--- START ---
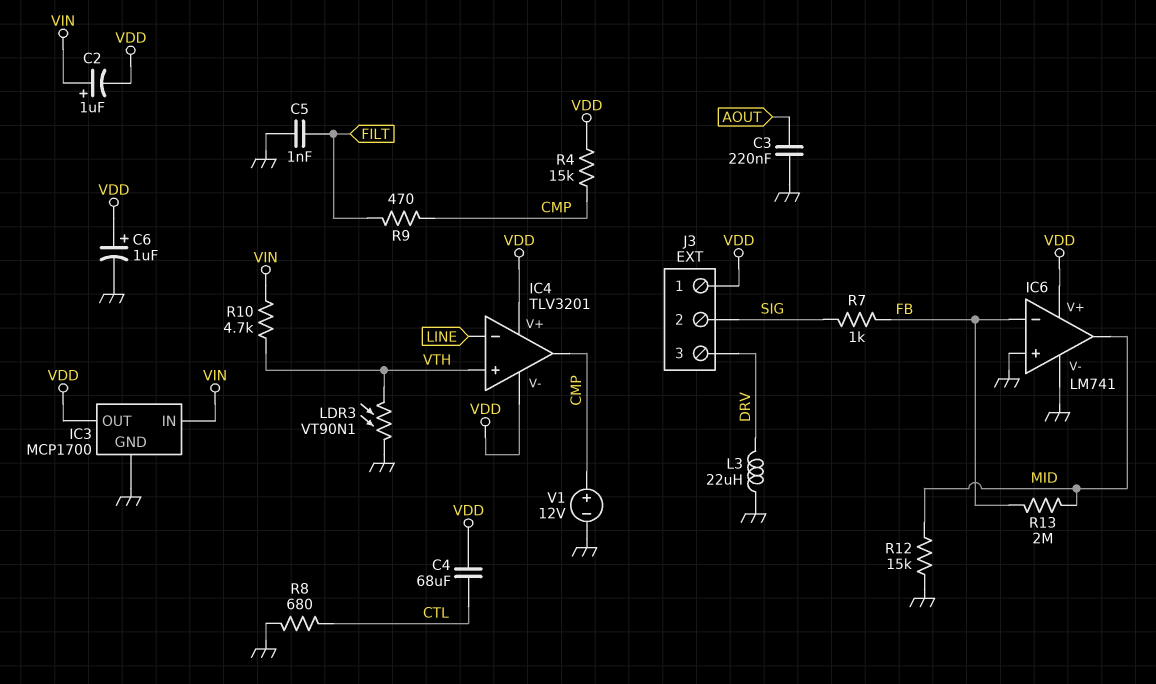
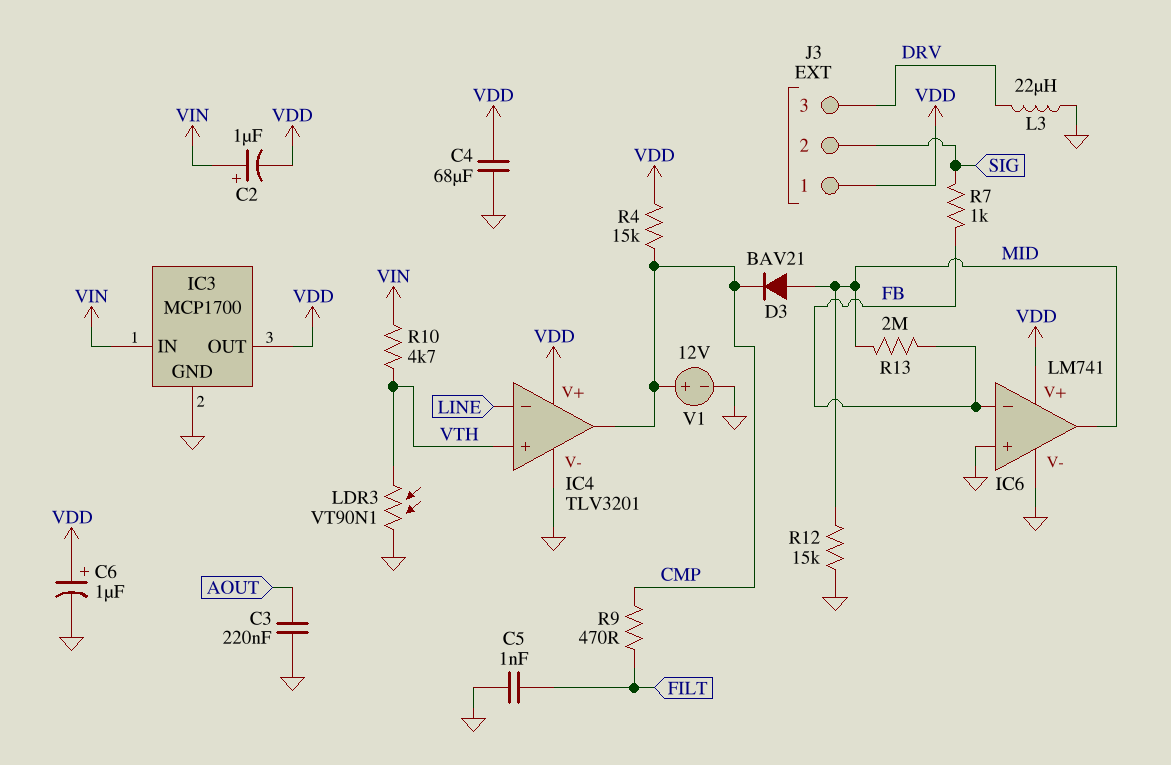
C4: 68uF (CTL, VDD) -> 68uF (GND, VDD)
D3: none -> diode BAV21 (A MID, K CMP)
IC4 pin V-: VDD -> GND
R8: 680 (CTL, GND) -> none

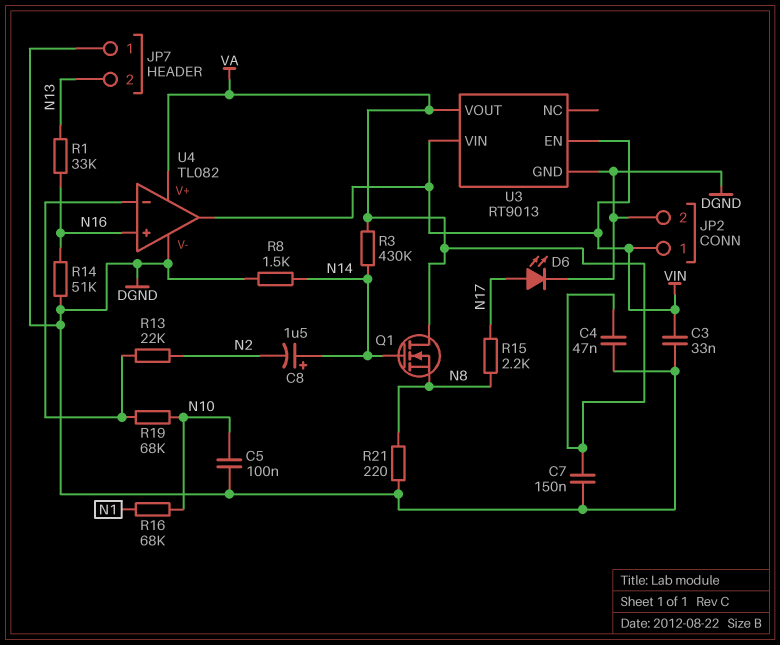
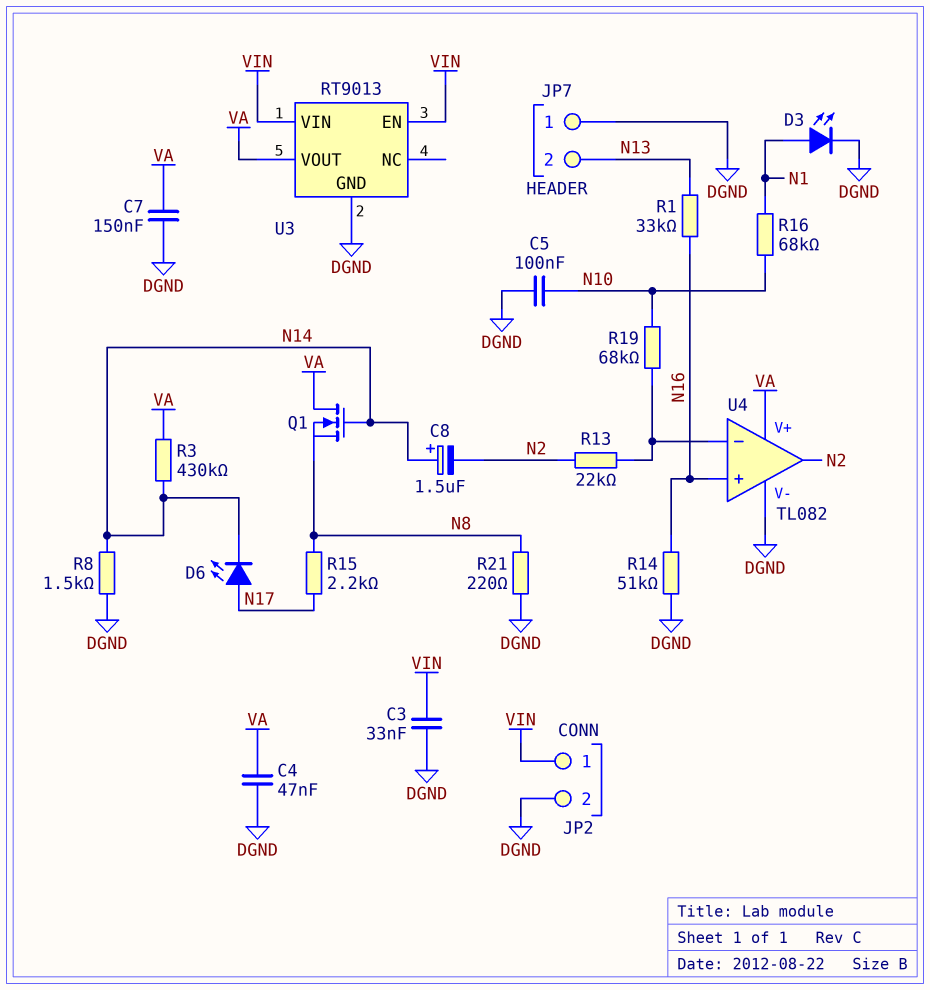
D3: none -> LED (A N1, K DGND)
D6: LED (A N17, K DGND) -> LED (A N17, K N14)
U4 pin out: VIN -> N2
--- END ---
- WORK TO COMPLETE -
Reproduce each line of the records exactly, omitting any picture.

- ANSWER TO THE PROBLEM -
C4: 68uF (CTL, VDD) -> 68uF (GND, VDD)
D3: none -> diode BAV21 (A MID, K CMP)
IC4 pin V-: VDD -> GND
R8: 680 (CTL, GND) -> none

D3: none -> LED (A N1, K DGND)
D6: LED (A N17, K DGND) -> LED (A N17, K N14)
U4 pin out: VIN -> N2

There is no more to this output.